= TASK GOAL =
When you reach the line with "tan plate H7:H8", start repeating the lines exactly and keep going to the end of the records, but drop every picture.
*** Opening RECORD SET ***
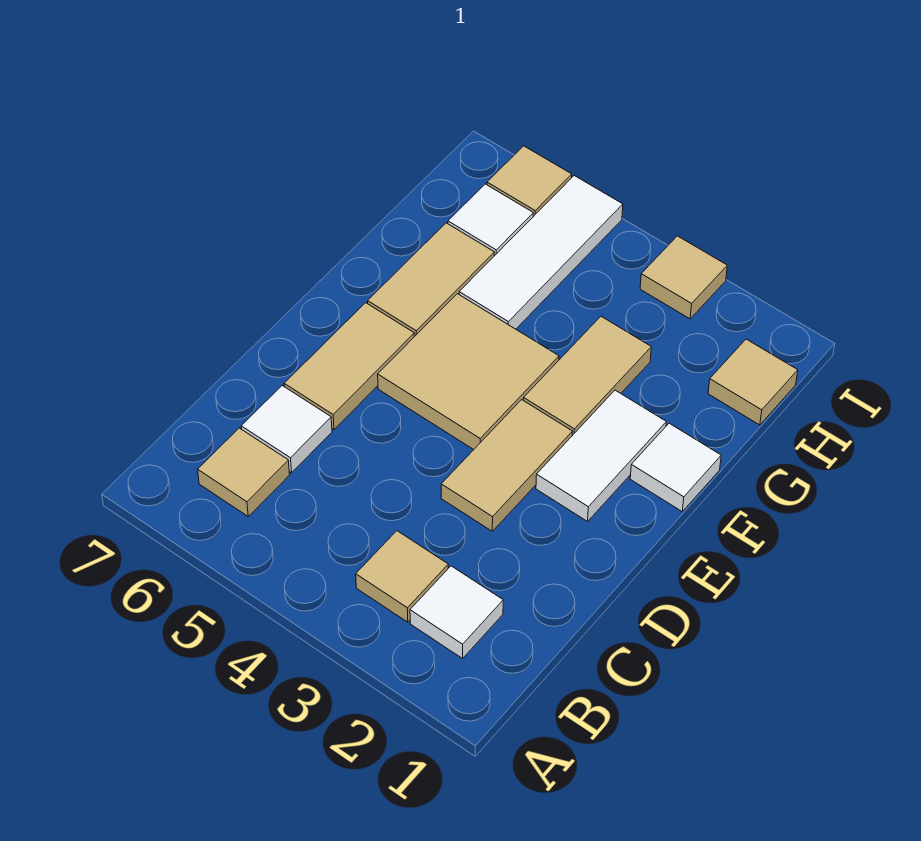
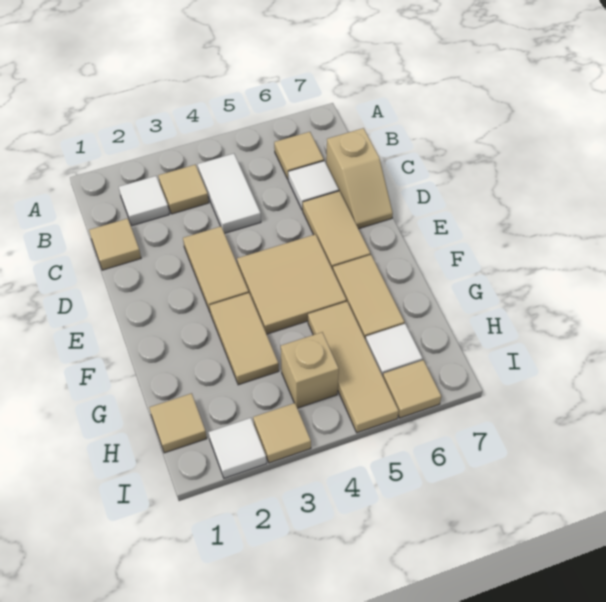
none -> tan tile C1 level 1
none -> tan slope C7:D7 level 1 top C
white tile E2:F2 level 1 -> white tile B4:C4 level 1
white tile F1 level 1 -> white tile I2 level 1
white tile G5:I5 level 1 -> tan tile G5:I5 level 1
none -> tan brick H4 level 1

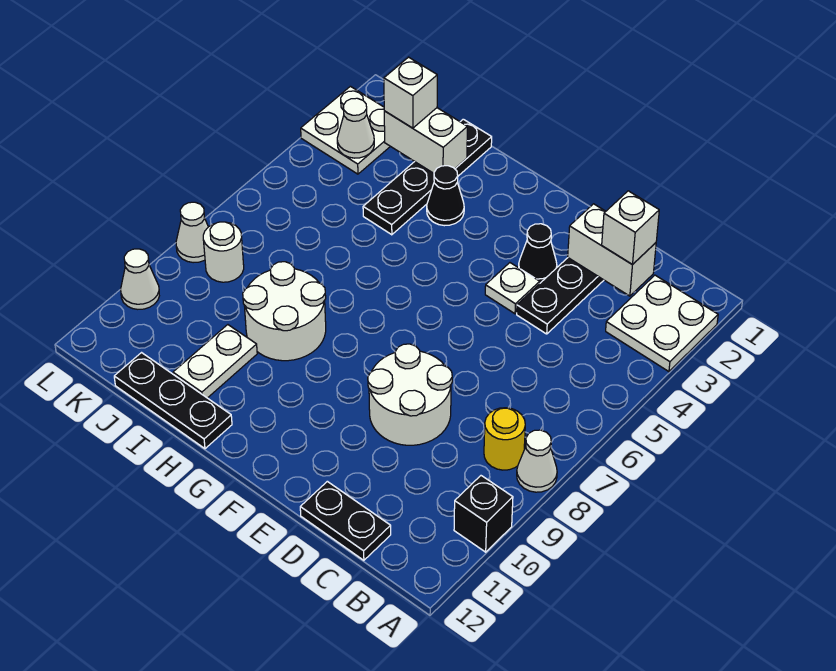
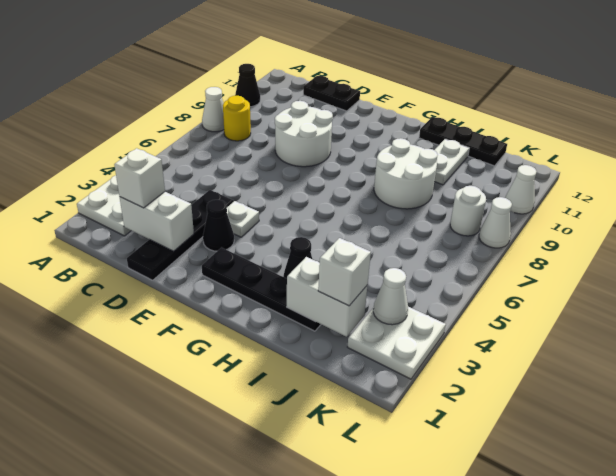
black brick A10 level 1 -> black cone A10 level 1
black plate I1:I4 level 1 -> black plate F2:I2 level 1

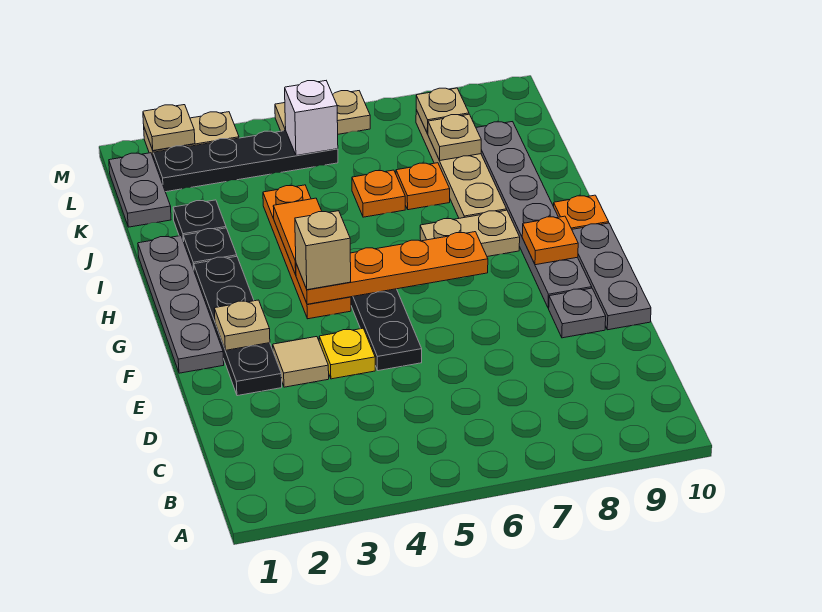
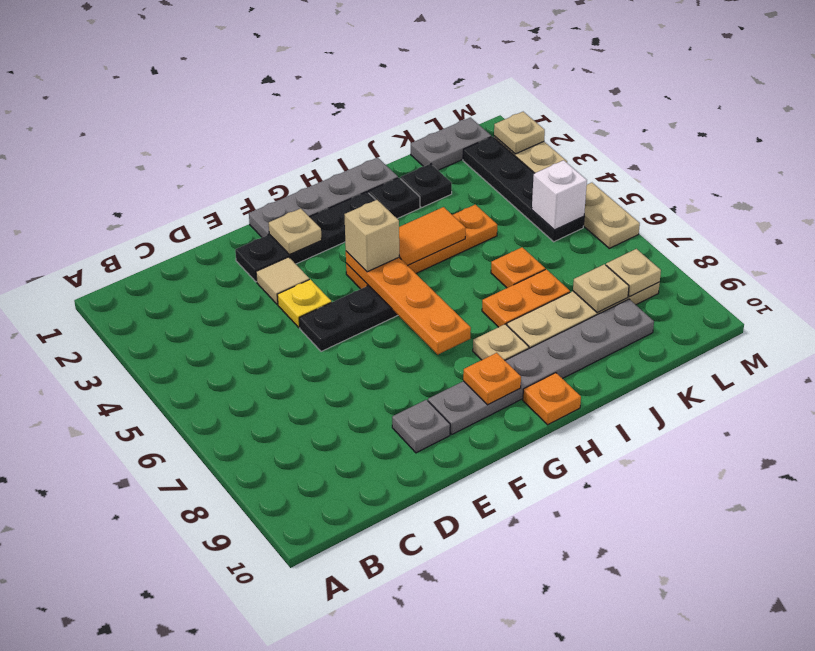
grey plate E10:G10 level 1 -> none
tan plate H7:H8 level 1 -> tan plate H8 level 1
orange plate J7 level 1 -> orange plate I7:J7 level 1

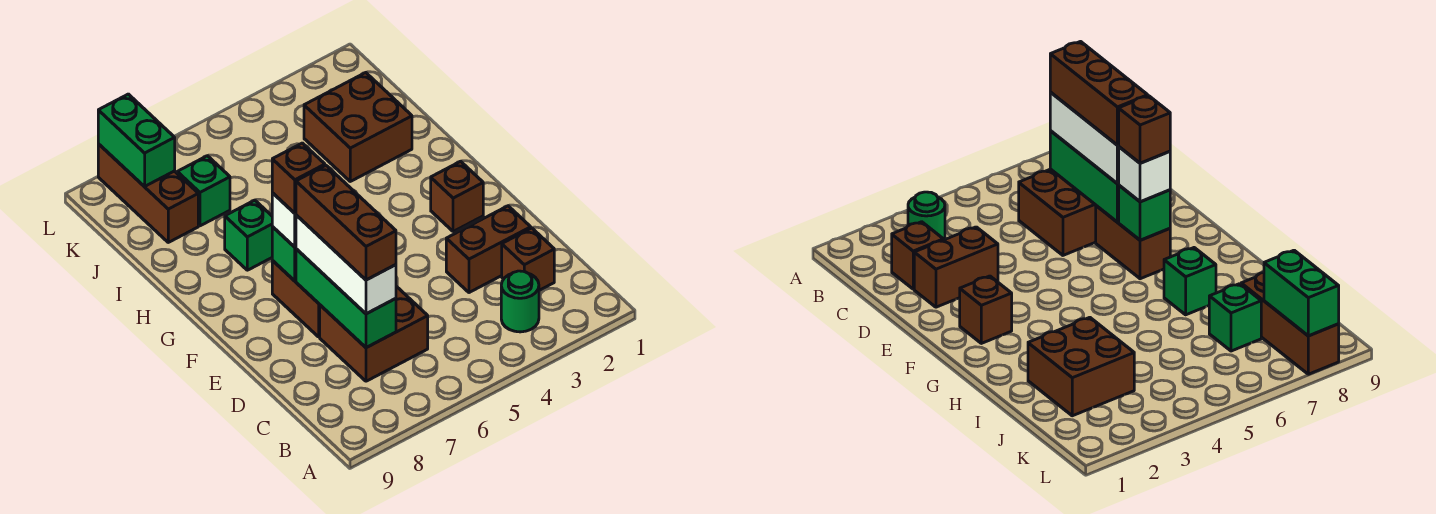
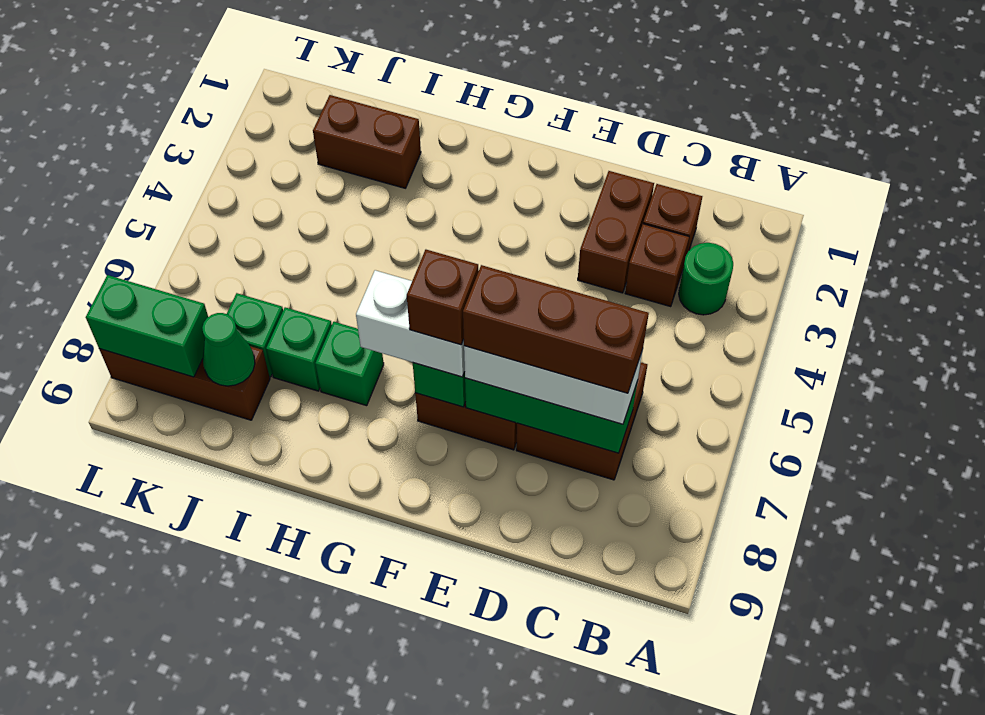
brown brick F2 level 1 -> brown brick C3 level 1
white brick F7 level 3 -> white brick F7:G7 level 3
brown brick I2:J3 level 1 -> brown brick I2:J2 level 1
none -> green brick I7 level 1
none -> green cone J8 level 2

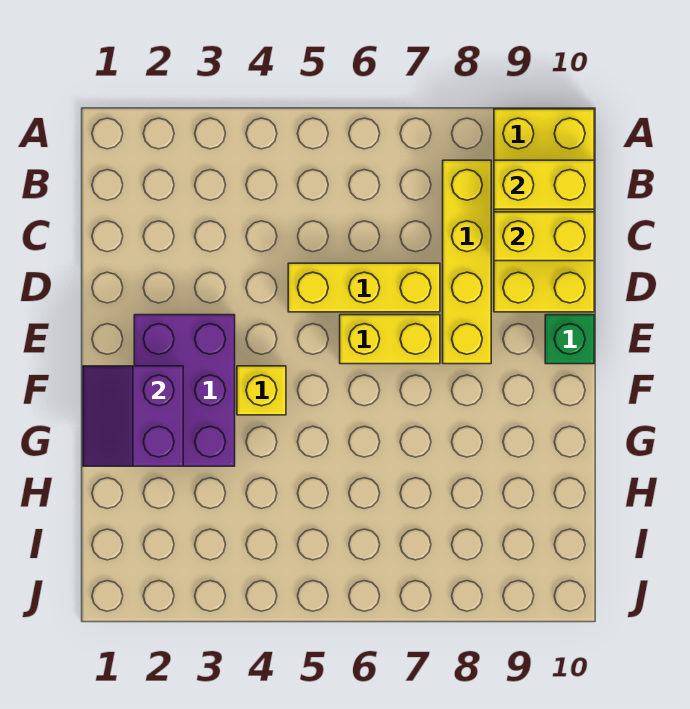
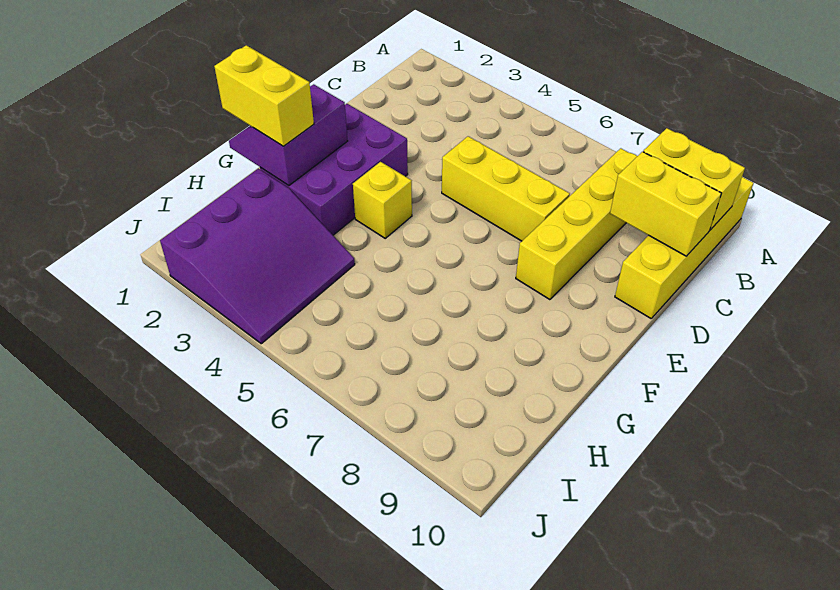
yellow brick A9:D10 level 1 -> yellow brick A10:D10 level 1
yellow brick E6:E7 level 1 -> yellow brick G1:G2 level 3
green brick E10 level 1 -> none
none -> purple slope H2:J4 level 1 top 2

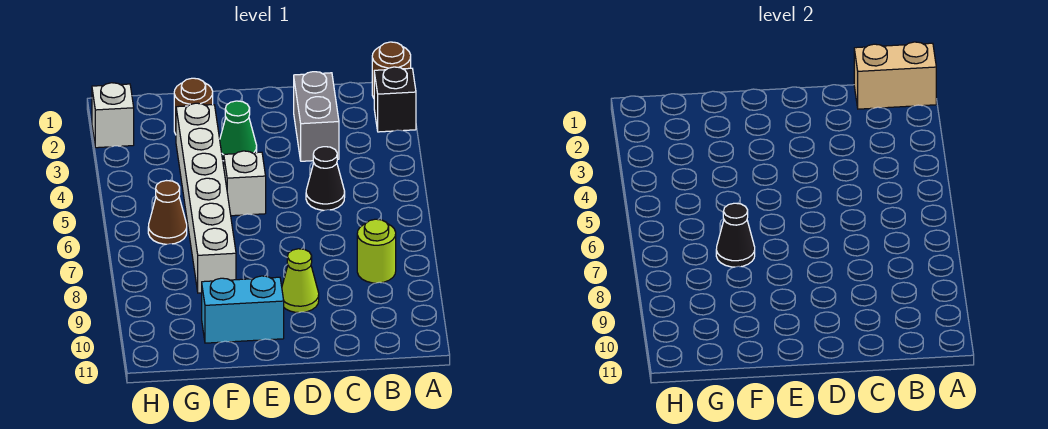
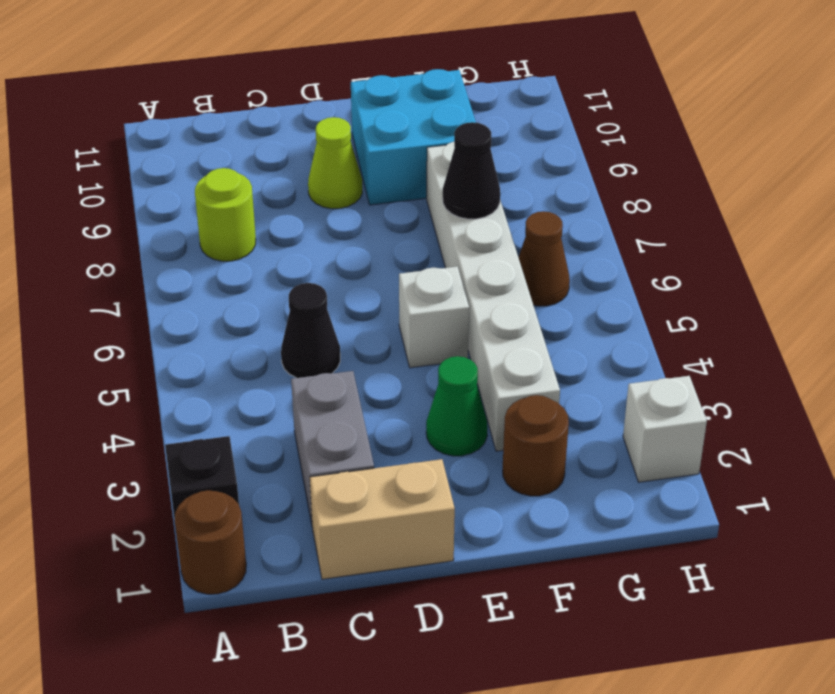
tan brick A1:B1 level 2 -> tan brick C1:D1 level 1
cyan brick E10:F10 level 1 -> cyan brick E9:F10 level 1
*** Closing RECORD SET ***
= TASK ANSWER =
tan plate H7:H8 level 1 -> tan plate H8 level 1
orange plate J7 level 1 -> orange plate I7:J7 level 1

brown brick F2 level 1 -> brown brick C3 level 1
white brick F7 level 3 -> white brick F7:G7 level 3
brown brick I2:J3 level 1 -> brown brick I2:J2 level 1
none -> green brick I7 level 1
none -> green cone J8 level 2

yellow brick A9:D10 level 1 -> yellow brick A10:D10 level 1
yellow brick E6:E7 level 1 -> yellow brick G1:G2 level 3
green brick E10 level 1 -> none
none -> purple slope H2:J4 level 1 top 2

tan brick A1:B1 level 2 -> tan brick C1:D1 level 1
cyan brick E10:F10 level 1 -> cyan brick E9:F10 level 1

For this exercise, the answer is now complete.